* [RECORD EXTRACTS]:
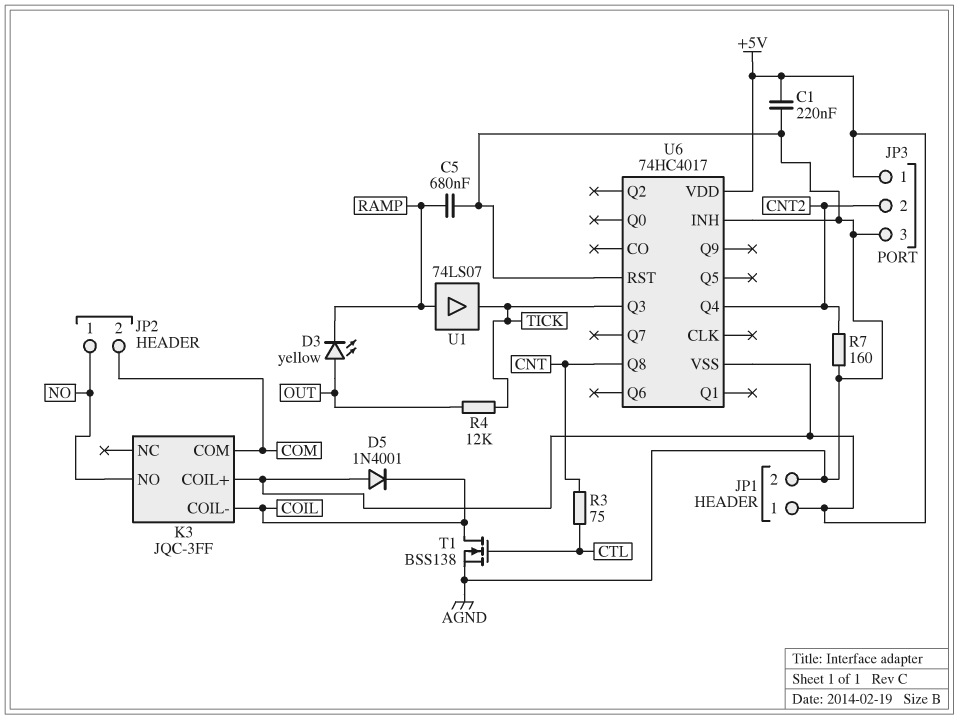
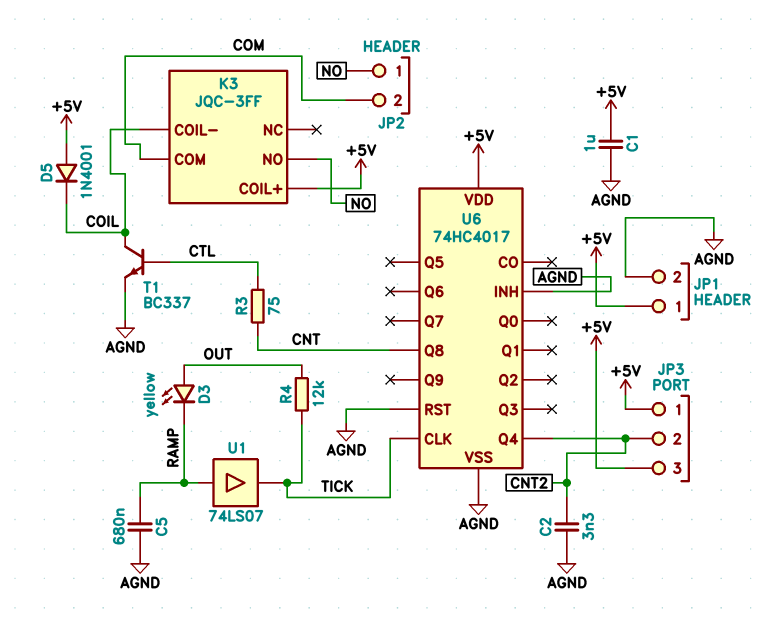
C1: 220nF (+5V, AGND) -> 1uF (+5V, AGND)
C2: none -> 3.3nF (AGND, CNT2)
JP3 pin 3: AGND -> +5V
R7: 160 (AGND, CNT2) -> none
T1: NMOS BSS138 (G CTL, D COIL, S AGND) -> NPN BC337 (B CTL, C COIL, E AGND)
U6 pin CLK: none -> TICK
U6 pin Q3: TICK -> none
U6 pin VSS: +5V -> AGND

* [WORK REQUEST]:
Please give all of the data again, exact and free of pictures.

* [SOLUTION FOR THIS PROBLEM]:
C1: 220nF (+5V, AGND) -> 1uF (+5V, AGND)
C2: none -> 3.3nF (AGND, CNT2)
JP3 pin 3: AGND -> +5V
R7: 160 (AGND, CNT2) -> none
T1: NMOS BSS138 (G CTL, D COIL, S AGND) -> NPN BC337 (B CTL, C COIL, E AGND)
U6 pin CLK: none -> TICK
U6 pin Q3: TICK -> none
U6 pin VSS: +5V -> AGND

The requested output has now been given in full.